--- Information shown ---

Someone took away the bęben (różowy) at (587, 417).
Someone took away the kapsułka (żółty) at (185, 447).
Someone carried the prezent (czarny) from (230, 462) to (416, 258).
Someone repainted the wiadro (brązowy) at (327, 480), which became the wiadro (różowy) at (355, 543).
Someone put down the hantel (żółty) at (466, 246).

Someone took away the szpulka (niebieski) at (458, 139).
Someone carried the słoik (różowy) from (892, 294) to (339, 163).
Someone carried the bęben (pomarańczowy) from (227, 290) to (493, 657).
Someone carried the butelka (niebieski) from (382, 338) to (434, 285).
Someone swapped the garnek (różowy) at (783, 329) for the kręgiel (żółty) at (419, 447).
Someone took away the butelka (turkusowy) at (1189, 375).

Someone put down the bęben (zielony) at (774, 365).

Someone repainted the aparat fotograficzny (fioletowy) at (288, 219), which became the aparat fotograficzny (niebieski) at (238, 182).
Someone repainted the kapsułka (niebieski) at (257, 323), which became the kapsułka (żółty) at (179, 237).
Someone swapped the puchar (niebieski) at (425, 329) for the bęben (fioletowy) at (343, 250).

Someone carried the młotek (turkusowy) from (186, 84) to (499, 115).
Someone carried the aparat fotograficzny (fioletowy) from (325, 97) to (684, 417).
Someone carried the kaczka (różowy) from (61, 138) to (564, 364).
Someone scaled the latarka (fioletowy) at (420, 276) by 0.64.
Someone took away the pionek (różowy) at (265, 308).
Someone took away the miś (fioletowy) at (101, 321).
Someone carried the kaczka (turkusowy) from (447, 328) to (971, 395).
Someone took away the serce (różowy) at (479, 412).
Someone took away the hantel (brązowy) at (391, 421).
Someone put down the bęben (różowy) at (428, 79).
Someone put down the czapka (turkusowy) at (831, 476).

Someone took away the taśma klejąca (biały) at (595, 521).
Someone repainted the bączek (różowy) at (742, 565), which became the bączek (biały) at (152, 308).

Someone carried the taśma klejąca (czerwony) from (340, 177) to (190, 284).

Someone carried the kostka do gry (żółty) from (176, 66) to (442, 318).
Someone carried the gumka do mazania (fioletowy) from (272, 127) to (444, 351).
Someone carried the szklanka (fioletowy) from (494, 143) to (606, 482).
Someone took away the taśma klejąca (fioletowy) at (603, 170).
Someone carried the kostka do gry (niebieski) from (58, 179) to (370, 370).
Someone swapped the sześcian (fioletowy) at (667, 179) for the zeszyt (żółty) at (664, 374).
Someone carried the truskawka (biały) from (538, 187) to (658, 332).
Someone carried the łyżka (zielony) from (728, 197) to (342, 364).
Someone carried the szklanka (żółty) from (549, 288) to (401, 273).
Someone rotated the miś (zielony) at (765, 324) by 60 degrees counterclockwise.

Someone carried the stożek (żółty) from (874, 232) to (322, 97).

---

__Task instructions__. Give the lines again, exactly as they stand, from the beginning of the data through the line with "Someone repainted the wiadro".

__Response area__.
Someone took away the bęben (różowy) at (587, 417).
Someone took away the kapsułka (żółty) at (185, 447).
Someone carried the prezent (czarny) from (230, 462) to (416, 258).
Someone repainted the wiadro (brązowy) at (327, 480), which became the wiadro (różowy) at (355, 543).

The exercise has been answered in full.